--- START Listed records ---
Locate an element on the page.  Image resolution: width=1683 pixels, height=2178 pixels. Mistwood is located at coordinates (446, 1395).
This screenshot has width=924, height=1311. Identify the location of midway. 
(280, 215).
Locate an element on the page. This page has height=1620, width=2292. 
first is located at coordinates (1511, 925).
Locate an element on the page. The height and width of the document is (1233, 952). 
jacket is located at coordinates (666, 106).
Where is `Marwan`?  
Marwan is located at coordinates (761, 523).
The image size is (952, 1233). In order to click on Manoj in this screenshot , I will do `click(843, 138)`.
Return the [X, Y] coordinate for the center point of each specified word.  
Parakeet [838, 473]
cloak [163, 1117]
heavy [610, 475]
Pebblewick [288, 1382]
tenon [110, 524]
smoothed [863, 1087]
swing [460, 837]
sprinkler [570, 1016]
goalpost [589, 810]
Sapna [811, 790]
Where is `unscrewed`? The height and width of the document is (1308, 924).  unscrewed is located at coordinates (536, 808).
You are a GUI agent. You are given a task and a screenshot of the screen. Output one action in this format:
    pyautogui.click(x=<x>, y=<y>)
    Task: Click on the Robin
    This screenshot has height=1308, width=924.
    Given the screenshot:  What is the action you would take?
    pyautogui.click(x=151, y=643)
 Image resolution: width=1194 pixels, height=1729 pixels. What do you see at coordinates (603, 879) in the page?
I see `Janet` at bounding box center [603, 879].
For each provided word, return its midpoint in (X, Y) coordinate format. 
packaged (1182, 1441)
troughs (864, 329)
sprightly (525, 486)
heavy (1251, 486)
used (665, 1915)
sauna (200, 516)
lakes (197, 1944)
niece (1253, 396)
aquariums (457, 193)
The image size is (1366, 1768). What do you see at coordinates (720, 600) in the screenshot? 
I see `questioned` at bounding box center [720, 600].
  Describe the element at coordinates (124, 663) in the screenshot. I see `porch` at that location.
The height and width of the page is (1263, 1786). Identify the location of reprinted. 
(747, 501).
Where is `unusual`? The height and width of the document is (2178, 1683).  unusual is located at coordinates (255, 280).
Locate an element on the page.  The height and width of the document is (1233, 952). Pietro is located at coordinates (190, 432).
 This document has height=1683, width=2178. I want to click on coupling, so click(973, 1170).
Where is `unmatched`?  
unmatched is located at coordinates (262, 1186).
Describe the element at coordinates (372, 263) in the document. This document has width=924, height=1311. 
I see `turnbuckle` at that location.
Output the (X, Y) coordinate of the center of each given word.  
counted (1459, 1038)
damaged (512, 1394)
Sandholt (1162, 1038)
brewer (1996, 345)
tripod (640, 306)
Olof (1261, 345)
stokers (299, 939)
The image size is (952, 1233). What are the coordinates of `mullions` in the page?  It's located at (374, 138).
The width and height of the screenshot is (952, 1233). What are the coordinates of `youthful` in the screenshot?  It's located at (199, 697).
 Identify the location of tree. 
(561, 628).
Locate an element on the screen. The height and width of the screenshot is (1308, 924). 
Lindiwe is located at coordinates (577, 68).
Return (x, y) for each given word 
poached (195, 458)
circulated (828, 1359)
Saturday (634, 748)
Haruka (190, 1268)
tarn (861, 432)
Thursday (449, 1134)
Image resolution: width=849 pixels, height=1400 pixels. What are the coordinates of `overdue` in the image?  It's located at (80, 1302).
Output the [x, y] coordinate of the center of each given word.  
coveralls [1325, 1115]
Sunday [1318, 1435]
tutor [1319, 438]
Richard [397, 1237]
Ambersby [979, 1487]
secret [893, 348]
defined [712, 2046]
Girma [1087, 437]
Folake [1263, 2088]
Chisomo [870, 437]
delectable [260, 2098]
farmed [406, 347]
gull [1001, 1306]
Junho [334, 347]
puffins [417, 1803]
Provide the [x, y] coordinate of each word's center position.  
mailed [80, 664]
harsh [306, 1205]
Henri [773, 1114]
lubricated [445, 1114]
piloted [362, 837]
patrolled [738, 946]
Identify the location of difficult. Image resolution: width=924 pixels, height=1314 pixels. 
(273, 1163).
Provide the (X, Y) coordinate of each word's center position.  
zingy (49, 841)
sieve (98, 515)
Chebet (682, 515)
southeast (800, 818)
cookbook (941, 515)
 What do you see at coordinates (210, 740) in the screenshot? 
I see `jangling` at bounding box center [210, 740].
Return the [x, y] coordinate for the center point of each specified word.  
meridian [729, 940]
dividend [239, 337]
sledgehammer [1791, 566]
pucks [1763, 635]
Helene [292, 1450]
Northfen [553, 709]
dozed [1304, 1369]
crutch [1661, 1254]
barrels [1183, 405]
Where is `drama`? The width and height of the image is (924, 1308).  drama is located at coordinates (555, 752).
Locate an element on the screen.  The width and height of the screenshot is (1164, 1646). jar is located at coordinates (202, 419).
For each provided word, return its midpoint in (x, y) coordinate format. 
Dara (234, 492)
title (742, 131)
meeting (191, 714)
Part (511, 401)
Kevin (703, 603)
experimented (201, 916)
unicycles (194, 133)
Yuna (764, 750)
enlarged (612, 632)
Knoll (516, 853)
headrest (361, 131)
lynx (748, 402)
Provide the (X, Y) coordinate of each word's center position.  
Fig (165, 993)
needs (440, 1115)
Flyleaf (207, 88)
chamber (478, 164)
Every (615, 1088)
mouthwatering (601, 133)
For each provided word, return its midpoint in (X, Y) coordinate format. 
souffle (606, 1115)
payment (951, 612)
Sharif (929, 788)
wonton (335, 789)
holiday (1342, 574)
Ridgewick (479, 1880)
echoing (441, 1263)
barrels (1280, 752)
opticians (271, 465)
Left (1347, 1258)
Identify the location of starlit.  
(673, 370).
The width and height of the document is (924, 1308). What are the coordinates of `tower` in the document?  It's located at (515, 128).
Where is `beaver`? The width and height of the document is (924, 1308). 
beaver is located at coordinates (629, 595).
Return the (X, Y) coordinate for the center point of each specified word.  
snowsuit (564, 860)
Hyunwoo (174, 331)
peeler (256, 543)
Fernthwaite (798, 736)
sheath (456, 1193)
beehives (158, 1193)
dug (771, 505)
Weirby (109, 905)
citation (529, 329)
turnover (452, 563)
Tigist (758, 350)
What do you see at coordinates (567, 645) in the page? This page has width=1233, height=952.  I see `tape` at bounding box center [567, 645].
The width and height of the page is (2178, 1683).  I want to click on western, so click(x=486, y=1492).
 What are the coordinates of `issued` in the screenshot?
--- END Listed records ---
_Your instructions:_ Rewrite all the entries above, changing "Locate an element on the page" to "Find an item on this page" wherever it appears and leaving everything else as it is.

_Solution:_
Find an item on this page.  Image resolution: width=1683 pixels, height=2178 pixels. Mistwood is located at coordinates (446, 1395).
This screenshot has width=924, height=1311. Identify the location of midway. 
(280, 215).
Find an item on this page. This page has height=1620, width=2292. 
first is located at coordinates (1511, 925).
Find an item on this page. The height and width of the document is (1233, 952). 
jacket is located at coordinates (666, 106).
Where is `Marwan`?  
Marwan is located at coordinates (761, 523).
The image size is (952, 1233). In order to click on Manoj in this screenshot , I will do `click(843, 138)`.
Return the [X, Y] coordinate for the center point of each specified word.  
Parakeet [838, 473]
cloak [163, 1117]
heavy [610, 475]
Pebblewick [288, 1382]
tenon [110, 524]
smoothed [863, 1087]
swing [460, 837]
sprinkler [570, 1016]
goalpost [589, 810]
Sapna [811, 790]
Where is `unscrewed`? The height and width of the document is (1308, 924).  unscrewed is located at coordinates (536, 808).
You are a GUI agent. You are given a task and a screenshot of the screen. Output one action in this format:
    pyautogui.click(x=<x>, y=<y>)
    Task: Click on the Robin
    This screenshot has height=1308, width=924.
    Given the screenshot:  What is the action you would take?
    pyautogui.click(x=151, y=643)
 Image resolution: width=1194 pixels, height=1729 pixels. What do you see at coordinates (603, 879) in the page?
I see `Janet` at bounding box center [603, 879].
For each provided word, return its midpoint in (X, Y) coordinate format. 
packaged (1182, 1441)
troughs (864, 329)
sprightly (525, 486)
heavy (1251, 486)
used (665, 1915)
sauna (200, 516)
lakes (197, 1944)
niece (1253, 396)
aquariums (457, 193)
The image size is (1366, 1768). What do you see at coordinates (720, 600) in the screenshot? 
I see `questioned` at bounding box center [720, 600].
  Describe the element at coordinates (124, 663) in the screenshot. I see `porch` at that location.
The height and width of the page is (1263, 1786). Identify the location of reprinted. 
(747, 501).
Where is `unusual`? The height and width of the document is (2178, 1683).  unusual is located at coordinates (255, 280).
Find an item on this page.  The height and width of the document is (1233, 952). Pietro is located at coordinates (190, 432).
 This document has height=1683, width=2178. I want to click on coupling, so click(973, 1170).
Where is `unmatched`?  
unmatched is located at coordinates (262, 1186).
Describe the element at coordinates (372, 263) in the document. This document has width=924, height=1311. 
I see `turnbuckle` at that location.
Output the (X, Y) coordinate of the center of each given word.  
counted (1459, 1038)
damaged (512, 1394)
Sandholt (1162, 1038)
brewer (1996, 345)
tripod (640, 306)
Olof (1261, 345)
stokers (299, 939)
The image size is (952, 1233). What are the coordinates of `mullions` in the page?  It's located at (374, 138).
The width and height of the screenshot is (952, 1233). What are the coordinates of `youthful` in the screenshot?  It's located at (199, 697).
 Identify the location of tree. 
(561, 628).
Locate an element on the screen. The height and width of the screenshot is (1308, 924). 
Lindiwe is located at coordinates (577, 68).
Return (x, y) for each given word 
poached (195, 458)
circulated (828, 1359)
Saturday (634, 748)
Haruka (190, 1268)
tarn (861, 432)
Thursday (449, 1134)
Image resolution: width=849 pixels, height=1400 pixels. What are the coordinates of `overdue` in the image?  It's located at (80, 1302).
Output the [x, y] coordinate of the center of each given word.  
coveralls [1325, 1115]
Sunday [1318, 1435]
tutor [1319, 438]
Richard [397, 1237]
Ambersby [979, 1487]
secret [893, 348]
defined [712, 2046]
Girma [1087, 437]
Folake [1263, 2088]
Chisomo [870, 437]
delectable [260, 2098]
farmed [406, 347]
gull [1001, 1306]
Junho [334, 347]
puffins [417, 1803]
Provide the [x, y] coordinate of each word's center position.  
mailed [80, 664]
harsh [306, 1205]
Henri [773, 1114]
lubricated [445, 1114]
piloted [362, 837]
patrolled [738, 946]
Identify the location of difficult. Image resolution: width=924 pixels, height=1314 pixels. 
(273, 1163).
Provide the (X, Y) coordinate of each word's center position.  
zingy (49, 841)
sieve (98, 515)
Chebet (682, 515)
southeast (800, 818)
cookbook (941, 515)
 What do you see at coordinates (210, 740) in the screenshot? 
I see `jangling` at bounding box center [210, 740].
Return the [x, y] coordinate for the center point of each specified word.  
meridian [729, 940]
dividend [239, 337]
sledgehammer [1791, 566]
pucks [1763, 635]
Helene [292, 1450]
Northfen [553, 709]
dozed [1304, 1369]
crutch [1661, 1254]
barrels [1183, 405]
Where is `drama`? The width and height of the image is (924, 1308).  drama is located at coordinates (555, 752).
Locate an element on the screen.  The width and height of the screenshot is (1164, 1646). jar is located at coordinates (202, 419).
For each provided word, return its midpoint in (x, y) coordinate format. 
Dara (234, 492)
title (742, 131)
meeting (191, 714)
Part (511, 401)
Kevin (703, 603)
experimented (201, 916)
unicycles (194, 133)
Yuna (764, 750)
enlarged (612, 632)
Knoll (516, 853)
headrest (361, 131)
lynx (748, 402)
Provide the (X, Y) coordinate of each word's center position.  
Fig (165, 993)
needs (440, 1115)
Flyleaf (207, 88)
chamber (478, 164)
Every (615, 1088)
mouthwatering (601, 133)
For each provided word, return its midpoint in (X, Y) coordinate format. 
souffle (606, 1115)
payment (951, 612)
Sharif (929, 788)
wonton (335, 789)
holiday (1342, 574)
Ridgewick (479, 1880)
echoing (441, 1263)
barrels (1280, 752)
opticians (271, 465)
Left (1347, 1258)
Identify the location of starlit.  
(673, 370).
The width and height of the document is (924, 1308). What are the coordinates of `tower` in the document?  It's located at (515, 128).
Where is `beaver`? The width and height of the document is (924, 1308). 
beaver is located at coordinates (629, 595).
Return the (X, Y) coordinate for the center point of each specified word.  
snowsuit (564, 860)
Hyunwoo (174, 331)
peeler (256, 543)
Fernthwaite (798, 736)
sheath (456, 1193)
beehives (158, 1193)
dug (771, 505)
Weirby (109, 905)
citation (529, 329)
turnover (452, 563)
Tigist (758, 350)
What do you see at coordinates (567, 645) in the page? This page has width=1233, height=952.  I see `tape` at bounding box center [567, 645].
The width and height of the page is (2178, 1683).  I want to click on western, so click(x=486, y=1492).
 What are the coordinates of `issued` in the screenshot?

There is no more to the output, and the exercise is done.